● **Records for the task**:
-- Opening Marker --

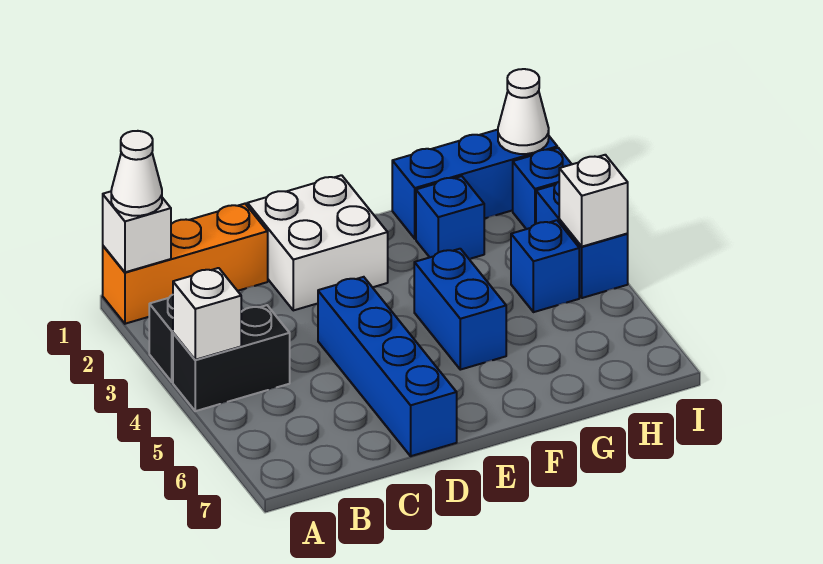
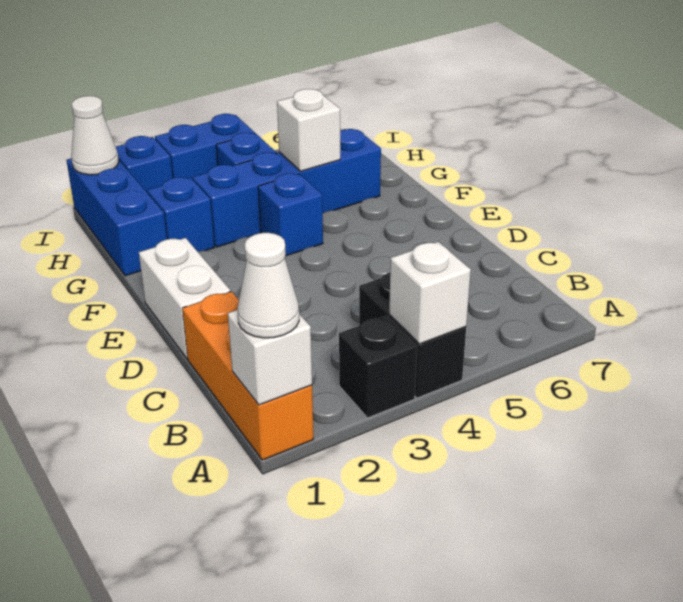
white brick D1:E2 level 1 -> white brick D1:E1 level 1
blue brick D4:D7 level 1 -> blue brick G3:G6 level 1
blue brick F4:F5 level 1 -> blue brick F4 level 1
white brick I4 level 2 -> white brick G5 level 2

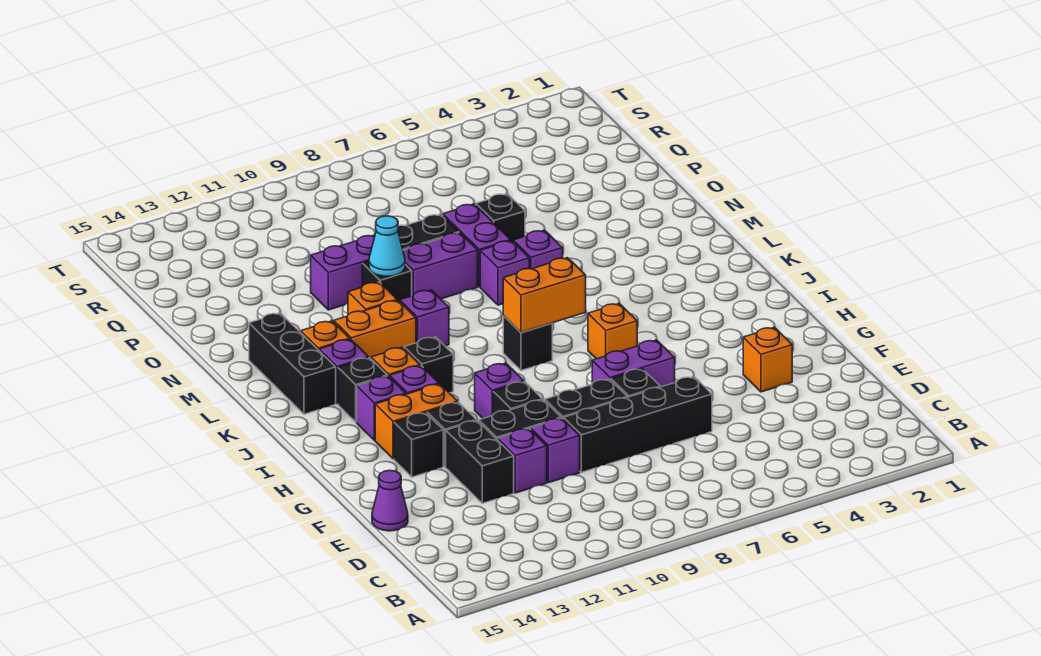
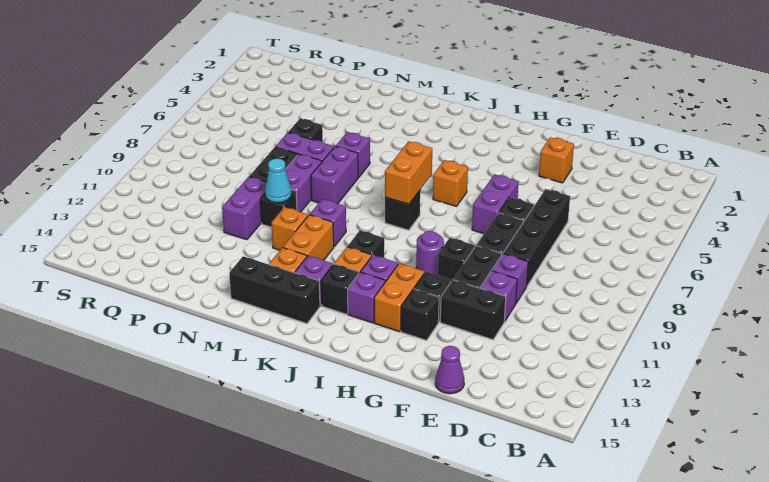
purple brick H10 level 1 -> purple round brick H10 level 1
purple brick M7 level 1 -> purple brick M7:M8 level 1

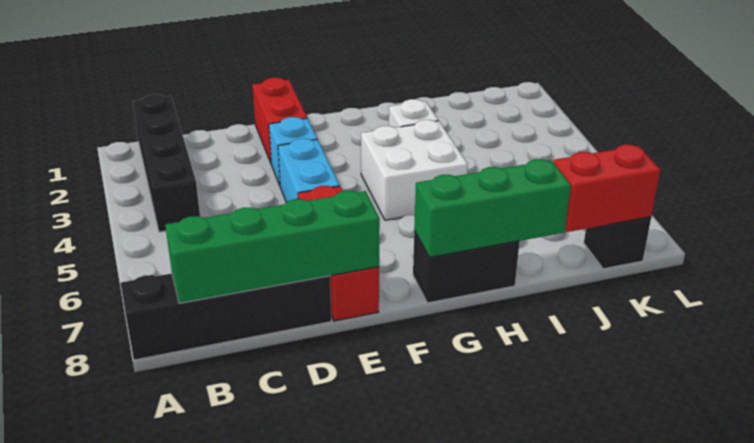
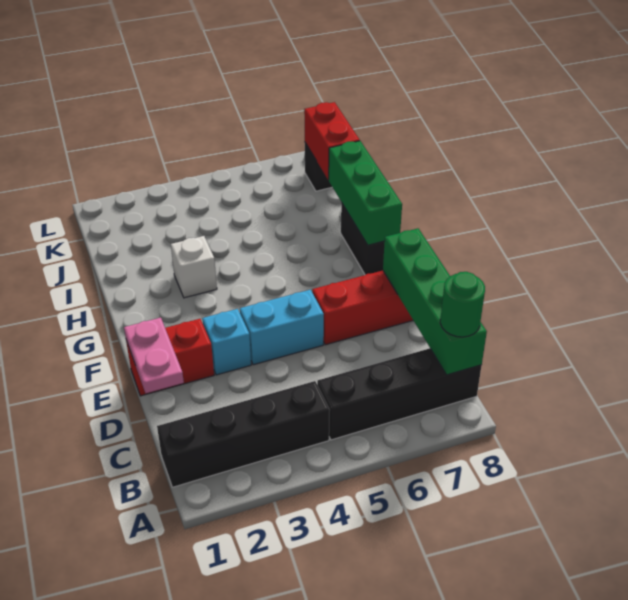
black brick A8:D8 level 1 -> black brick B5:B8 level 1
none -> green round brick B8 level 3
none -> pink plate D1:E1 level 2
white brick G4:H5 level 1 -> none

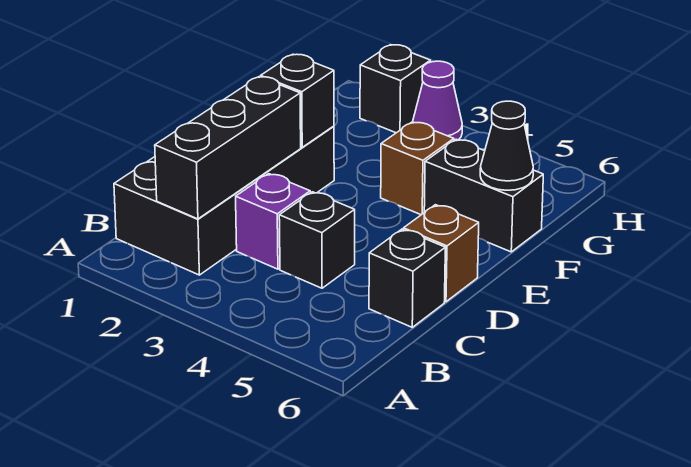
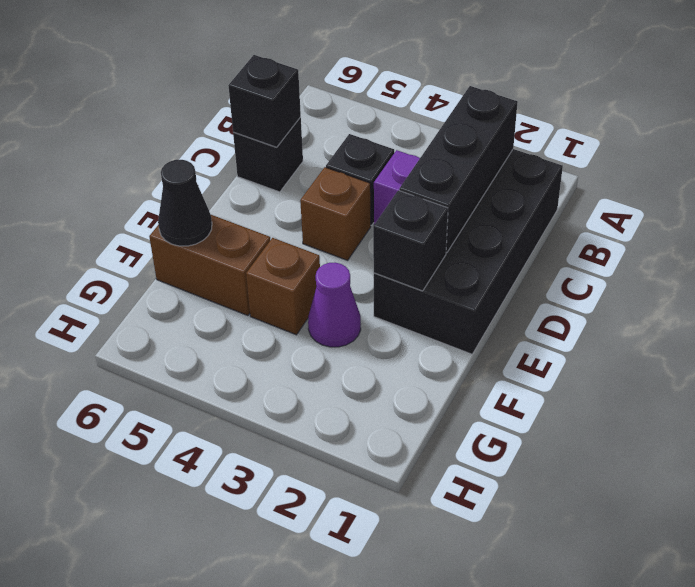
brown brick D6 level 1 -> brown brick D4 level 1
black brick F5:F6 level 1 -> brown brick F5:F6 level 1
black brick H2 level 1 -> black brick C6 level 2
purple cone H3 level 1 -> purple cone F3 level 1

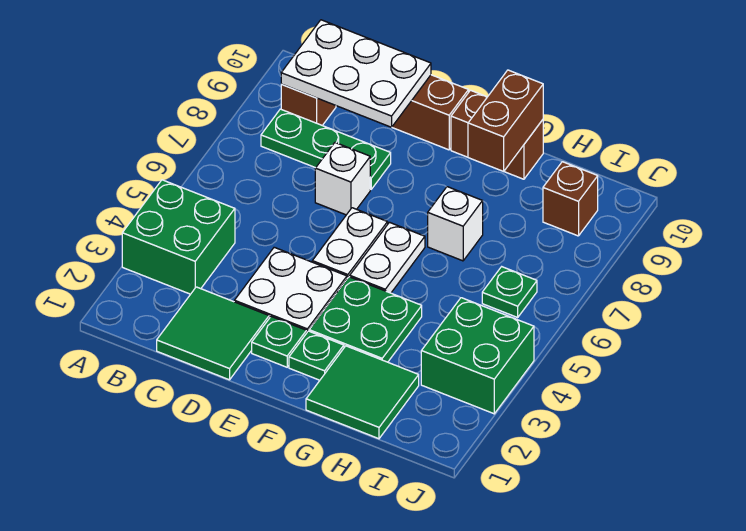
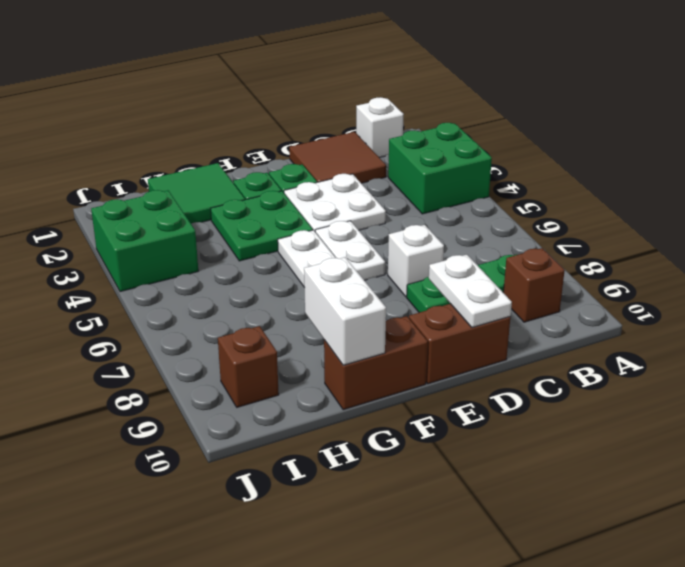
white plate B9:D10 level 2 -> white plate D9:D10 level 2
green tile C1:D2 level 1 -> brown tile C1:D2 level 1
white brick G7 level 1 -> white brick B1 level 1
brown brick G9:G10 level 2 -> white brick G9:G10 level 2
green plate I6 level 1 -> none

-- Closing Marker --

● **Problem statement**: Where a line contains "purple brick H10", begin there and transcribe every line through the last one of the records above, exactly and with no pictures.

● **The answer**:
purple brick H10 level 1 -> purple round brick H10 level 1
purple brick M7 level 1 -> purple brick M7:M8 level 1

black brick A8:D8 level 1 -> black brick B5:B8 level 1
none -> green round brick B8 level 3
none -> pink plate D1:E1 level 2
white brick G4:H5 level 1 -> none

brown brick D6 level 1 -> brown brick D4 level 1
black brick F5:F6 level 1 -> brown brick F5:F6 level 1
black brick H2 level 1 -> black brick C6 level 2
purple cone H3 level 1 -> purple cone F3 level 1

white plate B9:D10 level 2 -> white plate D9:D10 level 2
green tile C1:D2 level 1 -> brown tile C1:D2 level 1
white brick G7 level 1 -> white brick B1 level 1
brown brick G9:G10 level 2 -> white brick G9:G10 level 2
green plate I6 level 1 -> none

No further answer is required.